-- Exercise requirements --
Each line of the data below from the one holding "C4: none -> 220nF (N1, N5)" to the one holding "R14: 22k (N6, VDD) -> 5.1k (N6, VDD)", inclusive, is to be reproduced exactly; no other line belongs in the answer.

***

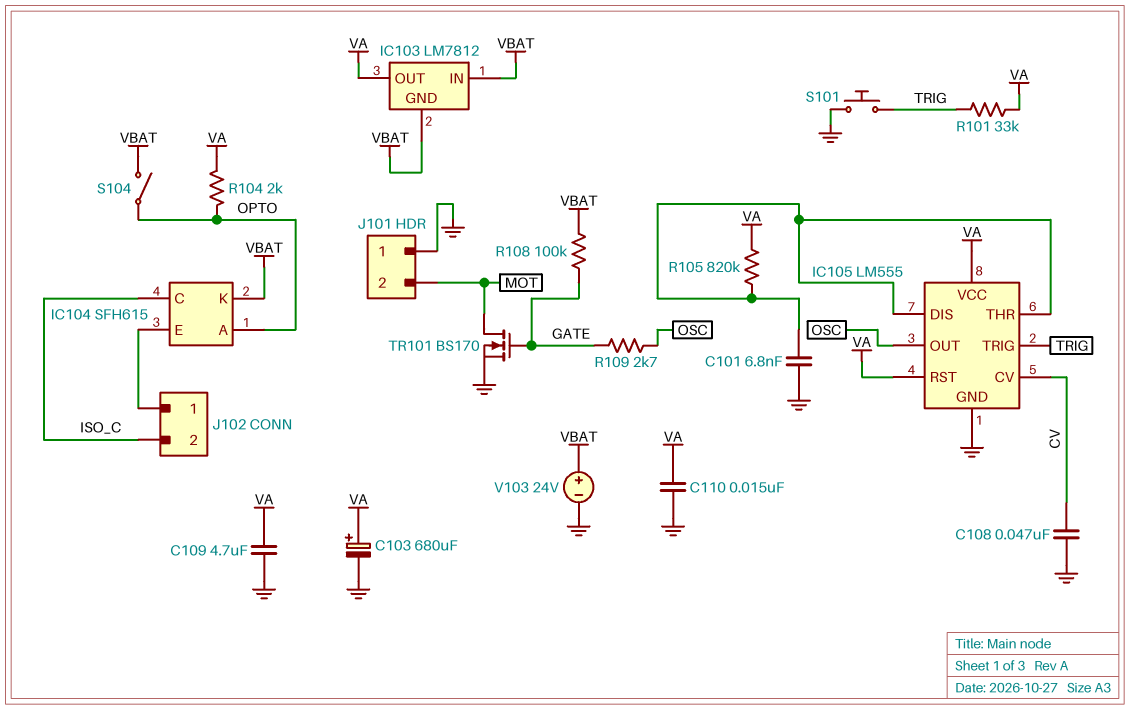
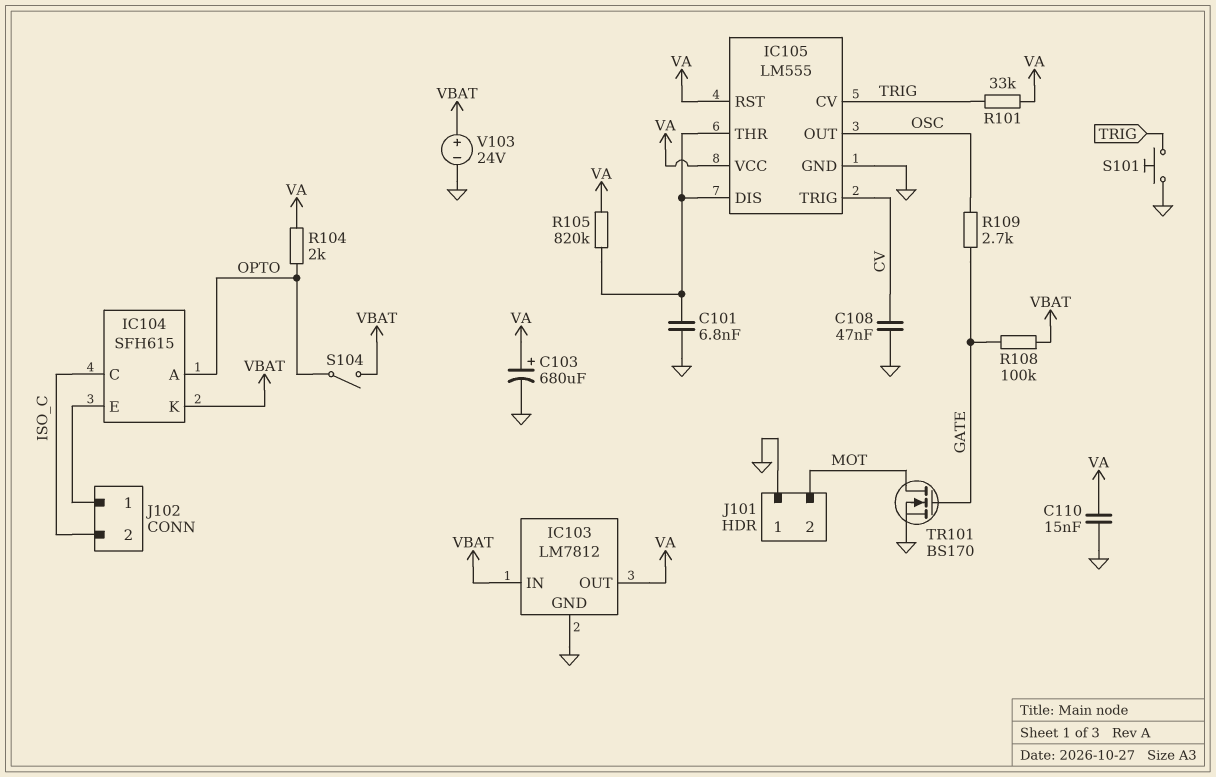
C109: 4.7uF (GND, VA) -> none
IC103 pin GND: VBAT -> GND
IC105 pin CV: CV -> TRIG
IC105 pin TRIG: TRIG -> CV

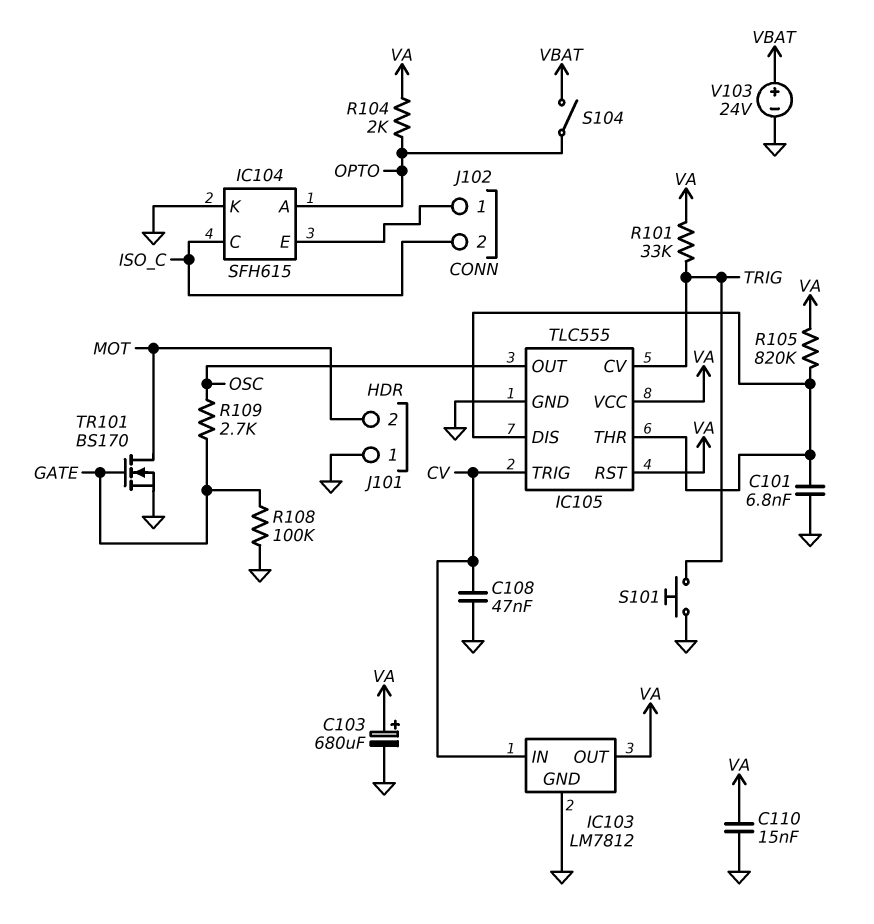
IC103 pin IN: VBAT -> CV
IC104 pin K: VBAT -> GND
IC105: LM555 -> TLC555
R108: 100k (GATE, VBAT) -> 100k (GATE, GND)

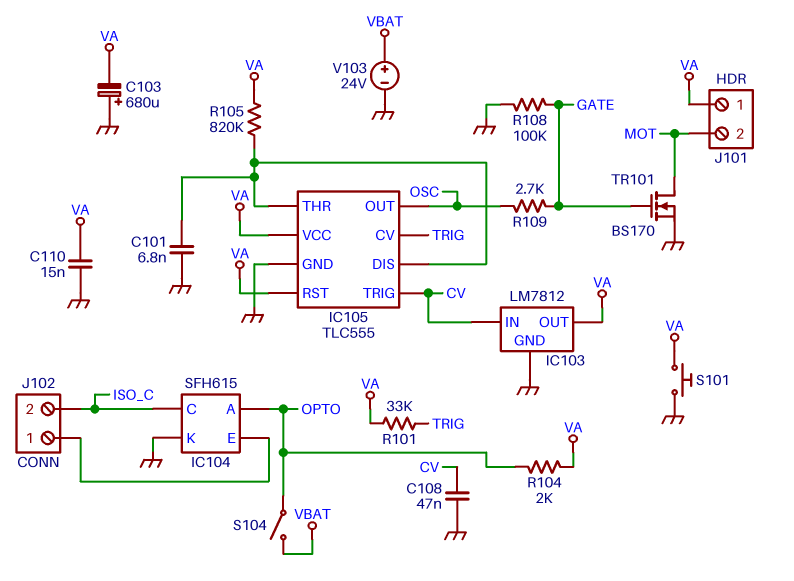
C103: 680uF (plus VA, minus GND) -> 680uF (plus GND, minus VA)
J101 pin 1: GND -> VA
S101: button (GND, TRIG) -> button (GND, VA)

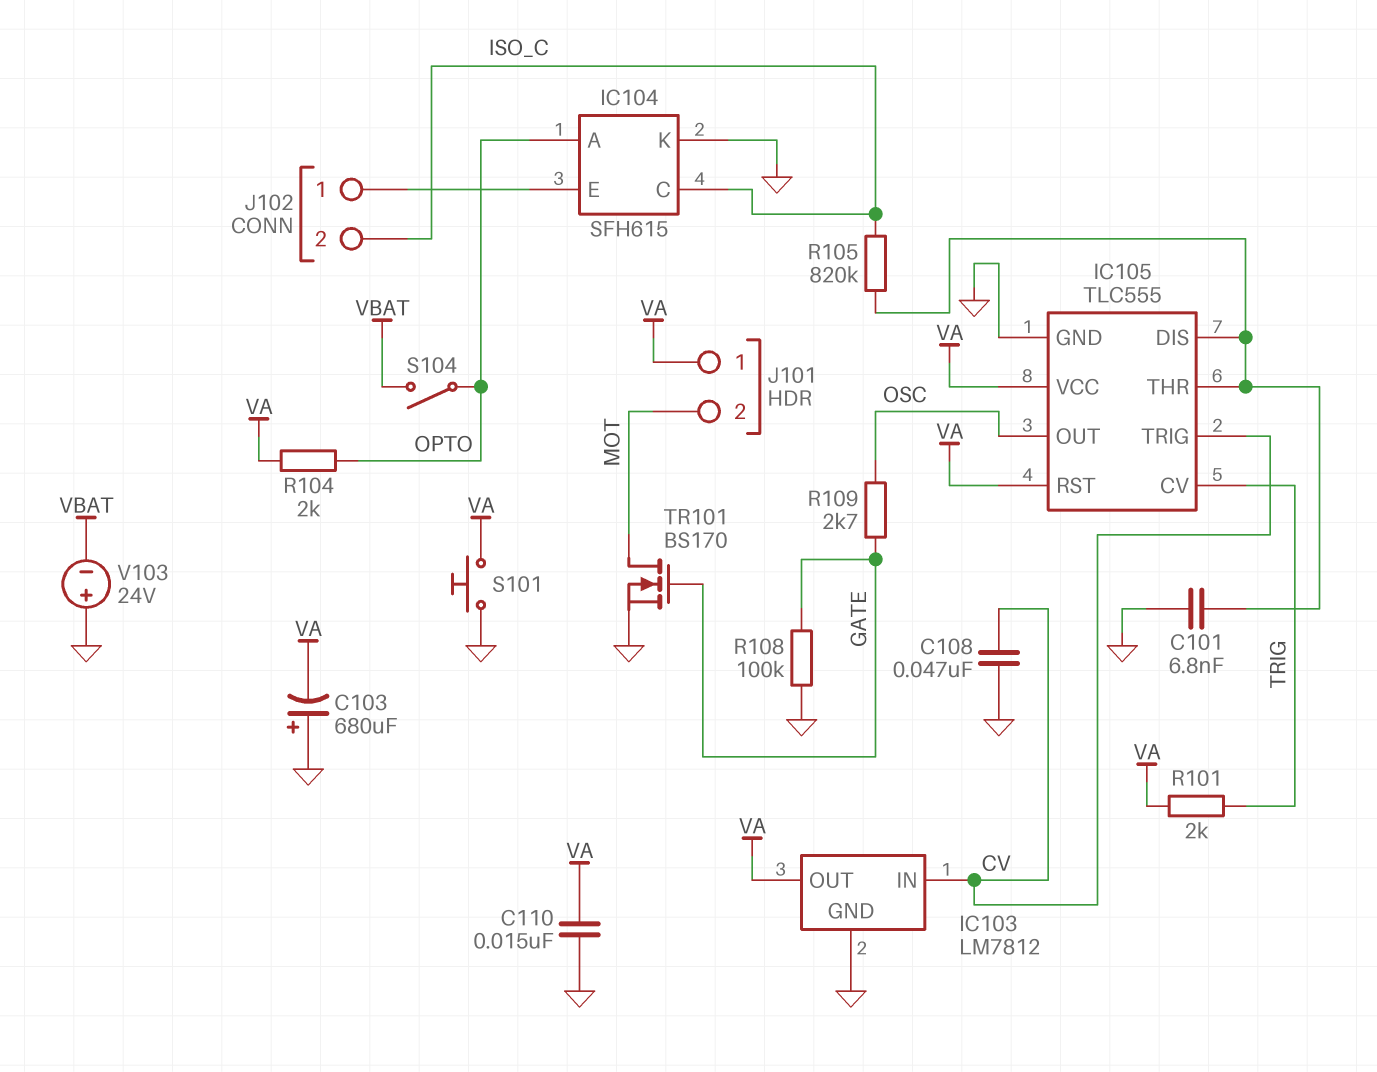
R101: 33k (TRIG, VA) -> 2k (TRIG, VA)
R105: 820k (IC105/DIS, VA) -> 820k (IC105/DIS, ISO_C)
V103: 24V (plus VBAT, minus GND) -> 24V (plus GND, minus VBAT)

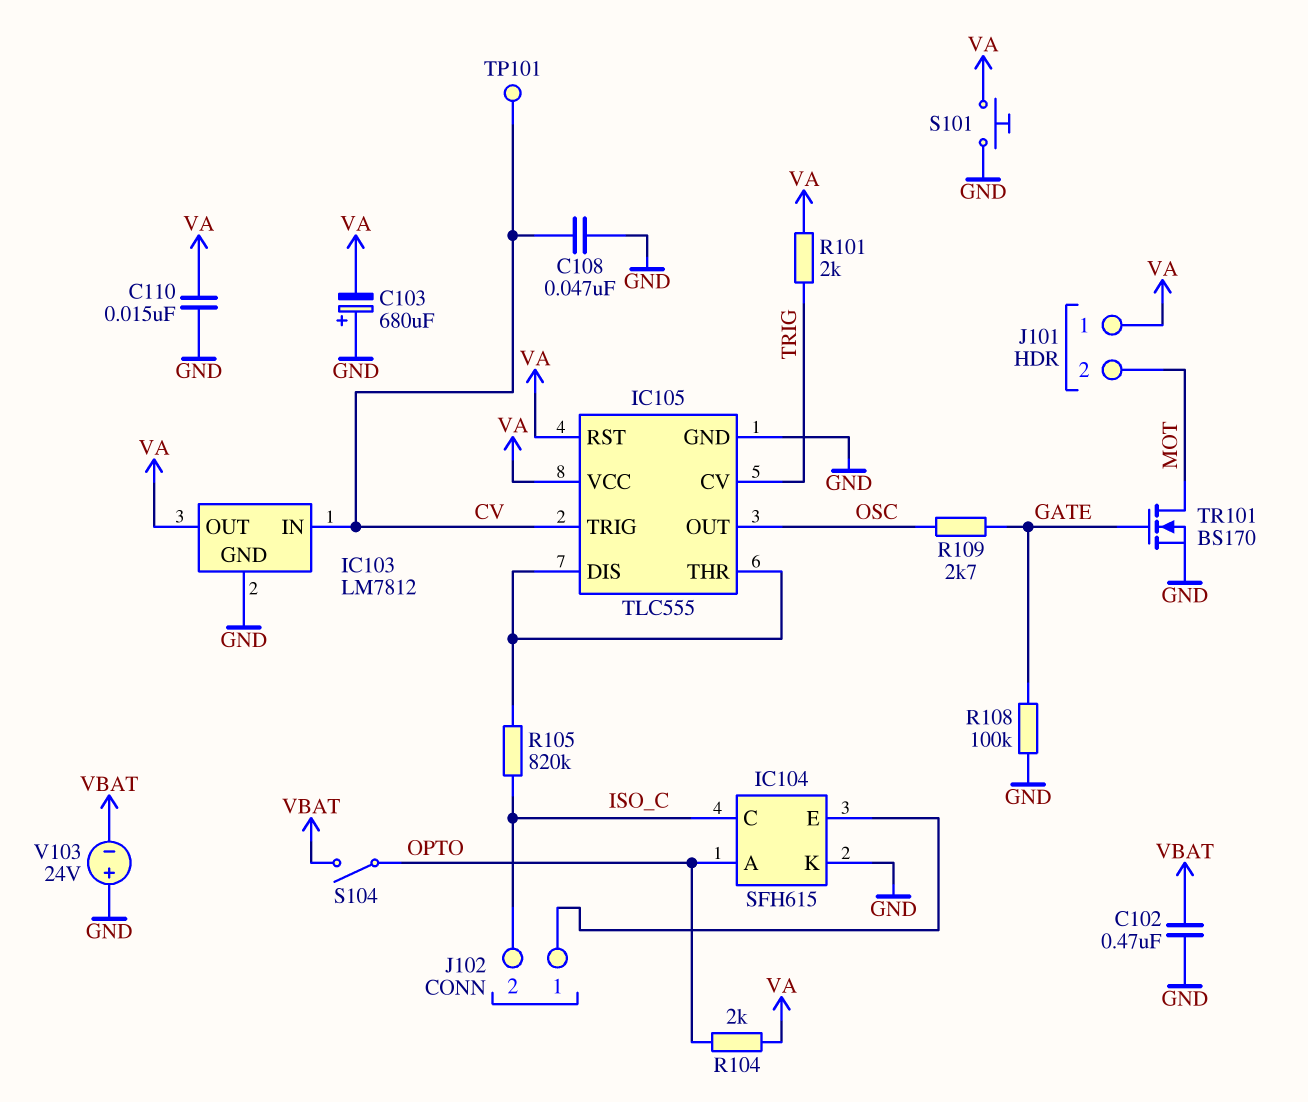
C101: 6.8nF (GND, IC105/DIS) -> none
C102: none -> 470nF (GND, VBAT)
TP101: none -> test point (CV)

***

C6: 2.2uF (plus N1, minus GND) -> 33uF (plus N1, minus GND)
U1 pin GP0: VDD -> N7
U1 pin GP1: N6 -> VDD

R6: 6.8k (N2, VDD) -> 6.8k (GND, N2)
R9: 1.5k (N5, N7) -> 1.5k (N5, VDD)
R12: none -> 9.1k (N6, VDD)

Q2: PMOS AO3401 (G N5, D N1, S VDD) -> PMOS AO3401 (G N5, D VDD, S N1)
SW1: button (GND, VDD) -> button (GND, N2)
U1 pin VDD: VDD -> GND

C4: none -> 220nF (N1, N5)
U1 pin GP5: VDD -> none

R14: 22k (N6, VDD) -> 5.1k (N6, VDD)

***

-- Result of the exercise --
C4: none -> 220nF (N1, N5)
U1 pin GP5: VDD -> none

R14: 22k (N6, VDD) -> 5.1k (N6, VDD)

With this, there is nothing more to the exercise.